> BRIEF
What you give back must match the records below exactly, apart from the pictures, which are omitted.
[RECORDED INFORMATION Boundary: Start]
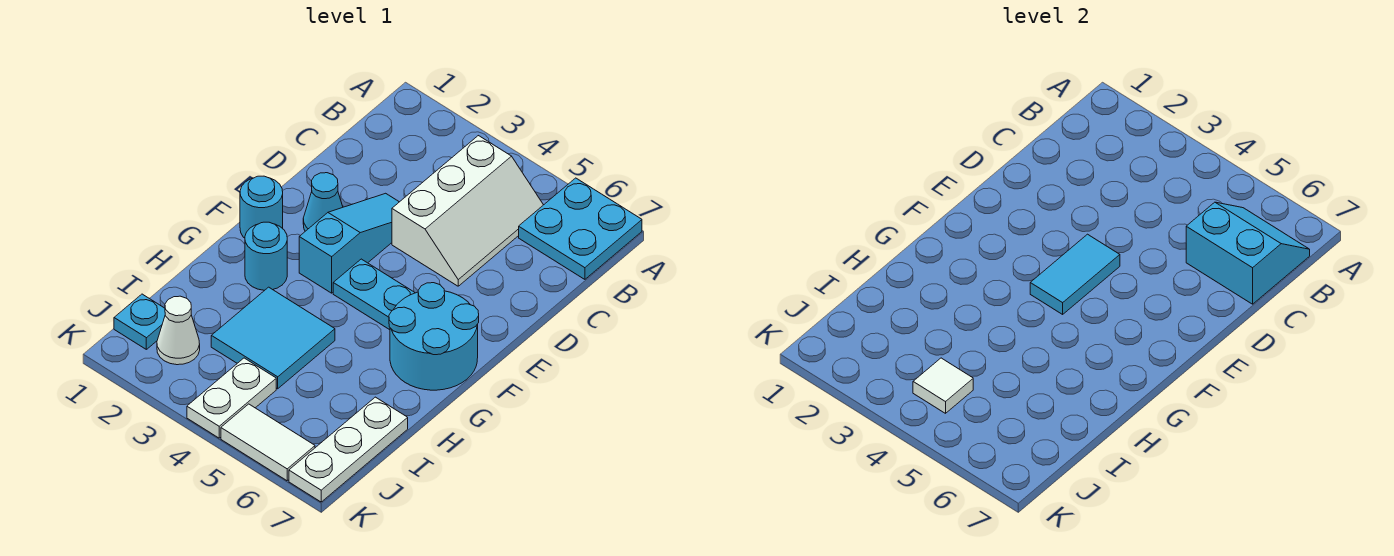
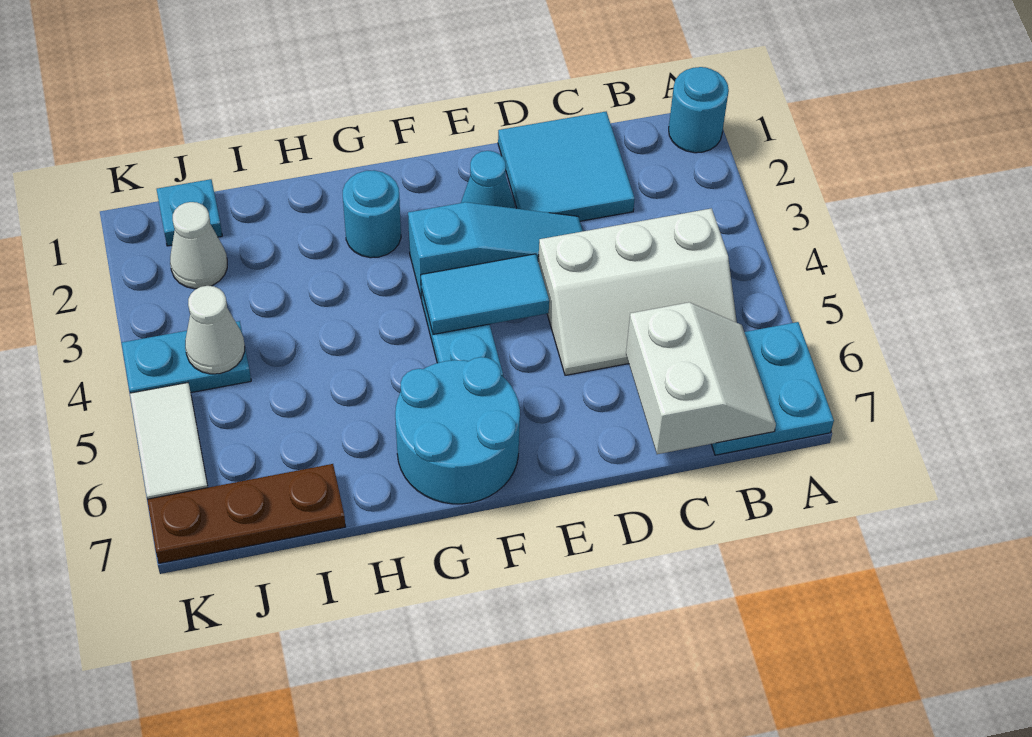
cyan 2x2 slope [1186,202,1310,304] -> white 2x2 slope [626,302,776,454]
cyan 1x1 round brick [240,176,283,238] -> cyan 1x1 round brick moved to [669,67,729,153]
cyan 2x2 tile [211,287,335,389] -> cyan 2x2 tile moved to [498,112,635,221]
white 1x3 plate [289,397,408,502] -> brown 1x3 plate [147,464,345,563]
white 1x2 plate [187,358,276,438] -> cyan 1x2 plate [122,321,251,393]
white 1x1 tile [913,358,973,413] -> white 1x1 cone [185,286,245,374]

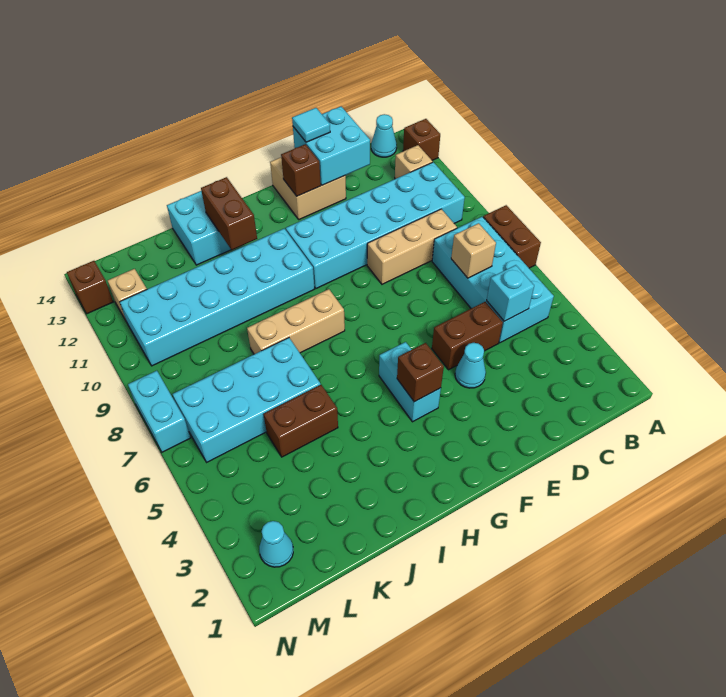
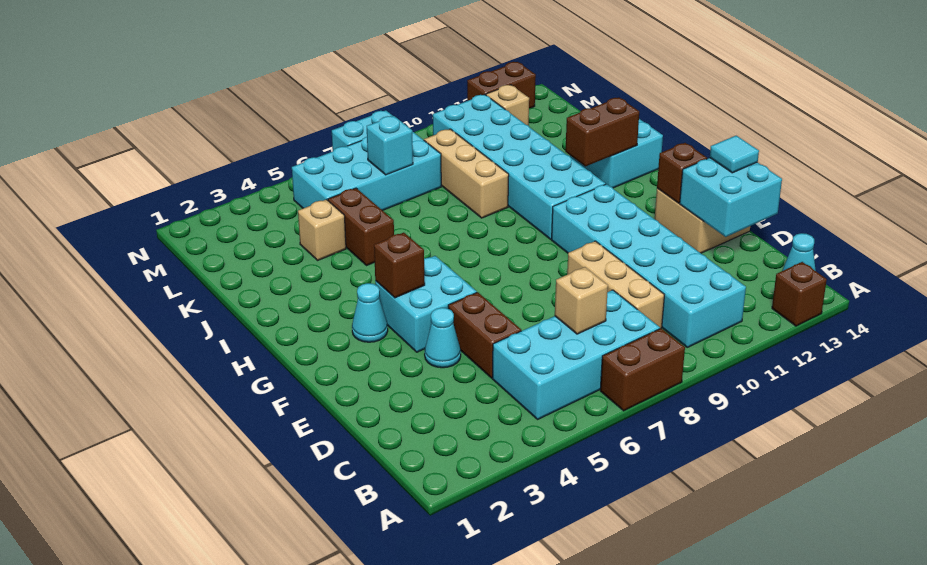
tan 1x1 brick [395,145,433,179] -> tan 1x1 brick moved to [298,200,346,260]
cyan 1x1 brick [487,265,534,321] -> cyan 1x1 brick moved to [367,116,413,175]
cyan 1x2 brick [379,342,441,422] -> cyan 2x2 brick [375,256,477,352]
tan 1x3 brick [247,289,345,354] -> tan 1x3 brick moved to [424,129,509,218]
cyan 2x4 brick [173,338,321,462] -> cyan 2x4 brick turned to [292,131,441,211]
cyan 1x1 cone [259,521,293,567] -> cyan 1x1 cone moved to [352,283,388,342]
brown 1x1 brick [67,261,113,314] -> brown 1x2 brick [467,62,536,108]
[RECORDED INFORMATION Boundary: End]
> ANSWER TO THIS EXERCISE
cyan 2x2 slope [1186,202,1310,304] -> white 2x2 slope [626,302,776,454]
cyan 1x1 round brick [240,176,283,238] -> cyan 1x1 round brick moved to [669,67,729,153]
cyan 2x2 tile [211,287,335,389] -> cyan 2x2 tile moved to [498,112,635,221]
white 1x3 plate [289,397,408,502] -> brown 1x3 plate [147,464,345,563]
white 1x2 plate [187,358,276,438] -> cyan 1x2 plate [122,321,251,393]
white 1x1 tile [913,358,973,413] -> white 1x1 cone [185,286,245,374]

tan 1x1 brick [395,145,433,179] -> tan 1x1 brick moved to [298,200,346,260]
cyan 1x1 brick [487,265,534,321] -> cyan 1x1 brick moved to [367,116,413,175]
cyan 1x2 brick [379,342,441,422] -> cyan 2x2 brick [375,256,477,352]
tan 1x3 brick [247,289,345,354] -> tan 1x3 brick moved to [424,129,509,218]
cyan 2x4 brick [173,338,321,462] -> cyan 2x4 brick turned to [292,131,441,211]
cyan 1x1 cone [259,521,293,567] -> cyan 1x1 cone moved to [352,283,388,342]
brown 1x1 brick [67,261,113,314] -> brown 1x2 brick [467,62,536,108]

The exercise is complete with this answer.